PROBLEM REQUIREMENTS: Look below for the line that contains "U4 pin SCL: none -> SCL", then copy it and each following line exactly, through and including the line that contains "TR2: NPN (B".

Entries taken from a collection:

__________________________________________________

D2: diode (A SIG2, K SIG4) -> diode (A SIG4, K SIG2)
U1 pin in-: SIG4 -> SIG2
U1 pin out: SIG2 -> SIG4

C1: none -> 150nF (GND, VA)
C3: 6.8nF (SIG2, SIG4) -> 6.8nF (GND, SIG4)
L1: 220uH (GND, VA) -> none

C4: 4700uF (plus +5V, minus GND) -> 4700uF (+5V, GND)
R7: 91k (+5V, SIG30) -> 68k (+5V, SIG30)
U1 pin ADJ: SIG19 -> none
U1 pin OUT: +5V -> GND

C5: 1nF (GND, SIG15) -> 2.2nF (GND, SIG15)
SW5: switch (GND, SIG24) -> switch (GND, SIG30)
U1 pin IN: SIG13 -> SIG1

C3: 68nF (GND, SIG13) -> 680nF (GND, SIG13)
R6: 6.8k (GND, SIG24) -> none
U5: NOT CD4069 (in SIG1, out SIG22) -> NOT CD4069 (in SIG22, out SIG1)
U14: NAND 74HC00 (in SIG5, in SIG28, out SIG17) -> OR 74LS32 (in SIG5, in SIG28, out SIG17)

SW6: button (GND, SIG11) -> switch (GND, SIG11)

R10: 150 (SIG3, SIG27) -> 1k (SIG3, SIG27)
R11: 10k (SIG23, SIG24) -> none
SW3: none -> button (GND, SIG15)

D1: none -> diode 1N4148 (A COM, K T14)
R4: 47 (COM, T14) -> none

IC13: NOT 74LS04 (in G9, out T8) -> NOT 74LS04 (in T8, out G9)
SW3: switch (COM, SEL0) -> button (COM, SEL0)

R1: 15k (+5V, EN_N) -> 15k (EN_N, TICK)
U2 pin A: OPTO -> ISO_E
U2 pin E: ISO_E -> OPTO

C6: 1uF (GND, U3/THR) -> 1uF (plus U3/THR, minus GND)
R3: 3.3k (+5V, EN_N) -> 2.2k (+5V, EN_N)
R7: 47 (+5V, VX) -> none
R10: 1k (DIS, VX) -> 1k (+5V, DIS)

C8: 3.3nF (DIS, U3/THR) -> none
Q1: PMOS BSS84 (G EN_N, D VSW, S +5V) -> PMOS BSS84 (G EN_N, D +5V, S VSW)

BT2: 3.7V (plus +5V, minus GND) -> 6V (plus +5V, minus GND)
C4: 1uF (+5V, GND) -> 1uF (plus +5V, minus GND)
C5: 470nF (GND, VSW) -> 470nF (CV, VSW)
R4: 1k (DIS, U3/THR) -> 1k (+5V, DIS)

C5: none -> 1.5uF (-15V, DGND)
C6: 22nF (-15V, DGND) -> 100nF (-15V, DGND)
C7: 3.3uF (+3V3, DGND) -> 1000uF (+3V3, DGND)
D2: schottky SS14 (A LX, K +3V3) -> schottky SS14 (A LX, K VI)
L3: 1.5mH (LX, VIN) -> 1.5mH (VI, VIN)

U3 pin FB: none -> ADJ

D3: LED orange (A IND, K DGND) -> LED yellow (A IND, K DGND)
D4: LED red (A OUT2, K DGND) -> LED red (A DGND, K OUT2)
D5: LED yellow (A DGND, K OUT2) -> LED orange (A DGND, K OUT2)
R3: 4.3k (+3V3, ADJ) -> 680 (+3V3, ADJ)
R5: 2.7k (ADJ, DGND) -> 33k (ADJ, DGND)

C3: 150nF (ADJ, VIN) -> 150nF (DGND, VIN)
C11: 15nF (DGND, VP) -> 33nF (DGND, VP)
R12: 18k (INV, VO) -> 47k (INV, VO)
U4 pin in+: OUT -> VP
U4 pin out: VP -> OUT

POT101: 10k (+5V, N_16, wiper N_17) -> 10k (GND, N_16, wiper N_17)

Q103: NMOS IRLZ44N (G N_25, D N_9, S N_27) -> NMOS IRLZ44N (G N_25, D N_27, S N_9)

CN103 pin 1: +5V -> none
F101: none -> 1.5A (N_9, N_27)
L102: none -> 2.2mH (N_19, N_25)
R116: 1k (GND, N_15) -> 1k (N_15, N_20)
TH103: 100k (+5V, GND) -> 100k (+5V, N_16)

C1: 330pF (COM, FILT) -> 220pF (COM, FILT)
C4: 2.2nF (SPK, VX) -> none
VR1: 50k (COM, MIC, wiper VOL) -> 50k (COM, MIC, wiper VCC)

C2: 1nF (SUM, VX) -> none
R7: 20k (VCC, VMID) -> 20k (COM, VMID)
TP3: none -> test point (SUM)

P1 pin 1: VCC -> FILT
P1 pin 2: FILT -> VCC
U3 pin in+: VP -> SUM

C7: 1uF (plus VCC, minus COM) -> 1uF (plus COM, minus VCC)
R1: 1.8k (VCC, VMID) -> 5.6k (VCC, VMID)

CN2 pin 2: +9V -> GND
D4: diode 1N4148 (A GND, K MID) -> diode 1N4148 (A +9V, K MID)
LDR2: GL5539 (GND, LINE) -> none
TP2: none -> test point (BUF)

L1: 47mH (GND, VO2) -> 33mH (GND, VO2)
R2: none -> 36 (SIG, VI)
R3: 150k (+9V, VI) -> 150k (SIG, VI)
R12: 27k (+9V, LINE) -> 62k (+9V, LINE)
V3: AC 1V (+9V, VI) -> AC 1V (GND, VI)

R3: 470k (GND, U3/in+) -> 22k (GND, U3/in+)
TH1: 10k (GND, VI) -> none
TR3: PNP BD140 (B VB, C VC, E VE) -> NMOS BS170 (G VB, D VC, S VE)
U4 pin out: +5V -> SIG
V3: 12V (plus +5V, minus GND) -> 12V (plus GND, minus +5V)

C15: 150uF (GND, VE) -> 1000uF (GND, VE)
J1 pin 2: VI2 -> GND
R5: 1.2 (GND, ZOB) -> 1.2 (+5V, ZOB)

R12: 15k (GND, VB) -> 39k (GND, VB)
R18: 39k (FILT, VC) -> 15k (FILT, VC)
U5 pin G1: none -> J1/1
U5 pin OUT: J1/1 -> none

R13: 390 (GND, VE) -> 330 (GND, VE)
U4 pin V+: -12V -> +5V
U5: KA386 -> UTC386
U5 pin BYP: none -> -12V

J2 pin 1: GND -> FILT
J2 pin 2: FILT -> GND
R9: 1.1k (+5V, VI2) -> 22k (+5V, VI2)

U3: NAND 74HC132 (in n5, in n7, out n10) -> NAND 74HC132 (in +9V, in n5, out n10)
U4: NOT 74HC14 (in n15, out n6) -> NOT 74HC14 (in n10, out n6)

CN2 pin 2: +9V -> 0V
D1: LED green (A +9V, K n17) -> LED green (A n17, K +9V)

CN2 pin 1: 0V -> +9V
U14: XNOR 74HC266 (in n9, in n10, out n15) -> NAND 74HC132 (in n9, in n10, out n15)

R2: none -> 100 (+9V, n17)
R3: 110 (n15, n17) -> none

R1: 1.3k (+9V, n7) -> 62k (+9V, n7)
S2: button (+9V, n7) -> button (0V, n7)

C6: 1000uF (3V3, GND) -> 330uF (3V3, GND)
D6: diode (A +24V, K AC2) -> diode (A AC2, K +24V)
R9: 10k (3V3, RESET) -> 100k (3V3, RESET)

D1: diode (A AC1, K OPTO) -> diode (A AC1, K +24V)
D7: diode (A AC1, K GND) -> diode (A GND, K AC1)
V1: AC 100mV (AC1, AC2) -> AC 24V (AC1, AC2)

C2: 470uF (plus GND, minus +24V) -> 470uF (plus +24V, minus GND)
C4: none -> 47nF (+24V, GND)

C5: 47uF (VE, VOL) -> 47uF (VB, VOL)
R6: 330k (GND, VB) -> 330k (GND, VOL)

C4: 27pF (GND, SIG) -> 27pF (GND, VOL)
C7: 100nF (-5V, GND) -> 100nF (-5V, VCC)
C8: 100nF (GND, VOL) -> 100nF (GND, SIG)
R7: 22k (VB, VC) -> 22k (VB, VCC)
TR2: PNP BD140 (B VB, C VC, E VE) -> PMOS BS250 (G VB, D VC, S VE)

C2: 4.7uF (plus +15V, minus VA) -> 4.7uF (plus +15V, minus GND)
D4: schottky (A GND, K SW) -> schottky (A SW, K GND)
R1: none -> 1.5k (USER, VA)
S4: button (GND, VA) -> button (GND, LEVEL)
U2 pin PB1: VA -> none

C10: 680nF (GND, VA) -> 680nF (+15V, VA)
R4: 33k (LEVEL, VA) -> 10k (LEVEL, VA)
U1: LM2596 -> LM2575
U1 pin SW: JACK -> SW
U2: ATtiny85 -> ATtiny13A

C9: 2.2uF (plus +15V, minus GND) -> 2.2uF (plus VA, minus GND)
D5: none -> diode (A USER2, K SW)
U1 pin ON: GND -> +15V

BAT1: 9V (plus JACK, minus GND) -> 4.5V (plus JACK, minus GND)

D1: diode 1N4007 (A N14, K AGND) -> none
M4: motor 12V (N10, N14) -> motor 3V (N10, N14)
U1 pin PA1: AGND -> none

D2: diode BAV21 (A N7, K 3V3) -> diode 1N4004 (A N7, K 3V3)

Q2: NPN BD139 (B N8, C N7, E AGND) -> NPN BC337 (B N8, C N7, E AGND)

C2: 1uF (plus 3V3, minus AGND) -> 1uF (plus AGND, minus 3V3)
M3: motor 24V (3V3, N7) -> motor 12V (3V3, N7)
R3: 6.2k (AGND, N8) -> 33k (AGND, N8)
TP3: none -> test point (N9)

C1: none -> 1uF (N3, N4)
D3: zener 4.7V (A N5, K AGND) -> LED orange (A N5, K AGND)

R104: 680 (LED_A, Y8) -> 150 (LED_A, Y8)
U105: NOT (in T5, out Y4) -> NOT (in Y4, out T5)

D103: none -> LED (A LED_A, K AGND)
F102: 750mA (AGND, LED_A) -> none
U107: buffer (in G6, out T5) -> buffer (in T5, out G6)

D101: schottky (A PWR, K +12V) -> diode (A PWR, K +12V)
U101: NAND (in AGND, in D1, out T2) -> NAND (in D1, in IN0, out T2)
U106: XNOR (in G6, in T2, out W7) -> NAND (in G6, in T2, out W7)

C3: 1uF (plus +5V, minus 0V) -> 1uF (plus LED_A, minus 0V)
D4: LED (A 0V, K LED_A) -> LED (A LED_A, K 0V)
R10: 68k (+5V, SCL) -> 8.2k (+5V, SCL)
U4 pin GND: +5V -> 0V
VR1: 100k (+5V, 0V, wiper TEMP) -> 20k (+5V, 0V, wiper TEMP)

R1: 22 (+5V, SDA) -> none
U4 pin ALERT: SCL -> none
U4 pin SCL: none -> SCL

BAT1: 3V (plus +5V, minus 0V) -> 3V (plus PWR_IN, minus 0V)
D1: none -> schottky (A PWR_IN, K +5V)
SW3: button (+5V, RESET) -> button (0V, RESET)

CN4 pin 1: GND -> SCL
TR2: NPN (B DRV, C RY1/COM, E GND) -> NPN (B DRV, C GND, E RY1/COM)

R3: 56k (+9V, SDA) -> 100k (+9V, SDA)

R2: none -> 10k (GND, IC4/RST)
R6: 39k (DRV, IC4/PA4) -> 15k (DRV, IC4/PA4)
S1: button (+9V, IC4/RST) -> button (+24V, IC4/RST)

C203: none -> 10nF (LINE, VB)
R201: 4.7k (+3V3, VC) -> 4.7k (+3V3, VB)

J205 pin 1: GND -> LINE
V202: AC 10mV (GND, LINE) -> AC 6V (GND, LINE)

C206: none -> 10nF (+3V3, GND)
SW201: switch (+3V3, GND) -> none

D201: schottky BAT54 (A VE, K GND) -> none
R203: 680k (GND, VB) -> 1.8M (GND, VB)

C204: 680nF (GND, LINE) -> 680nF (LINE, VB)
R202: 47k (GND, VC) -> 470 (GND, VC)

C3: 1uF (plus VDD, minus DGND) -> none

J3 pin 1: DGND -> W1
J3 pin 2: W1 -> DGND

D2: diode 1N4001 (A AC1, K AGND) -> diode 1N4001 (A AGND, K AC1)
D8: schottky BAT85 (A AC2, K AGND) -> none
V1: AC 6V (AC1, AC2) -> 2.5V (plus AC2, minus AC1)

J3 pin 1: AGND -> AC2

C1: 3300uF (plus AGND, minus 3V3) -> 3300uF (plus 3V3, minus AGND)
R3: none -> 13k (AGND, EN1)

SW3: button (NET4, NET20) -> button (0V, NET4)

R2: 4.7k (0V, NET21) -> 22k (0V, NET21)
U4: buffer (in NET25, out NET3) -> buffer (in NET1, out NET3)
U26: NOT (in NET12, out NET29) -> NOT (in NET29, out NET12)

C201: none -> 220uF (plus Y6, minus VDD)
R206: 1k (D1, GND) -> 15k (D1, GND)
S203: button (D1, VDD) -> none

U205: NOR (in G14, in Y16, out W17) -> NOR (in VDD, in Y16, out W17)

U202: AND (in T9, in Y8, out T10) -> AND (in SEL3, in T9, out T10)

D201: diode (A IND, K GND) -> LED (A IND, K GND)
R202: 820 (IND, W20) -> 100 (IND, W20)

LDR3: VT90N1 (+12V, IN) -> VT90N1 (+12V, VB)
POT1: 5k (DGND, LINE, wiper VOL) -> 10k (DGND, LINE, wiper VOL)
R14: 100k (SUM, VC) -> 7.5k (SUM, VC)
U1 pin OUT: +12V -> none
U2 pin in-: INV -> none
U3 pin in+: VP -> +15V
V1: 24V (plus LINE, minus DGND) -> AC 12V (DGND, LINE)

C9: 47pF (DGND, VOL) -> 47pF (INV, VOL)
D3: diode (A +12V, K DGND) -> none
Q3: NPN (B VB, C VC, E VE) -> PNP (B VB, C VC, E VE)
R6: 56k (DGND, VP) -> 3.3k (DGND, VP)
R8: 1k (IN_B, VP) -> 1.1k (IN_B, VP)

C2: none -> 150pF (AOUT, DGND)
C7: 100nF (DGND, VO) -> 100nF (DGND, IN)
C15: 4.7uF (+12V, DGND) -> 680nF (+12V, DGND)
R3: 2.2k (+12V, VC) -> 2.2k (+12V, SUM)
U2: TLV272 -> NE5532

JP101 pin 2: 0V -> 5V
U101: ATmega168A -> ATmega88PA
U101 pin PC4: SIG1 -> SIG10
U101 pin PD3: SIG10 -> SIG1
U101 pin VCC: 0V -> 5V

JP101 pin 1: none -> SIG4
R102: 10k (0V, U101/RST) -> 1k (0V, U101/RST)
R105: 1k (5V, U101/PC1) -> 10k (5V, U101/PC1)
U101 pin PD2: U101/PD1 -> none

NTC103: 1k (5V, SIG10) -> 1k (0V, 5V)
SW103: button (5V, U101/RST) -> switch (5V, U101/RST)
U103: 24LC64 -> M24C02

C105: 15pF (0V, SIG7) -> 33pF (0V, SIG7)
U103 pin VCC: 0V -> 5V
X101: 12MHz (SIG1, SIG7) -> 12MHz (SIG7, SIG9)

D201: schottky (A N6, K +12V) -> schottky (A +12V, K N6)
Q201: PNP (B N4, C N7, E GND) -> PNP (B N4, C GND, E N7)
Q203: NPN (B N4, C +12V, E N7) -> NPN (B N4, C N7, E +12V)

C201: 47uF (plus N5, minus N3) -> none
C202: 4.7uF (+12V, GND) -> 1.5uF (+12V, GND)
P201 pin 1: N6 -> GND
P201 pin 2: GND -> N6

__________________________________________________

WRITTEN RESPONSE:
U4 pin SCL: none -> SCL

BAT1: 3V (plus +5V, minus 0V) -> 3V (plus PWR_IN, minus 0V)
D1: none -> schottky (A PWR_IN, K +5V)
SW3: button (+5V, RESET) -> button (0V, RESET)

CN4 pin 1: GND -> SCL
TR2: NPN (B DRV, C RY1/COM, E GND) -> NPN (B DRV, C GND, E RY1/COM)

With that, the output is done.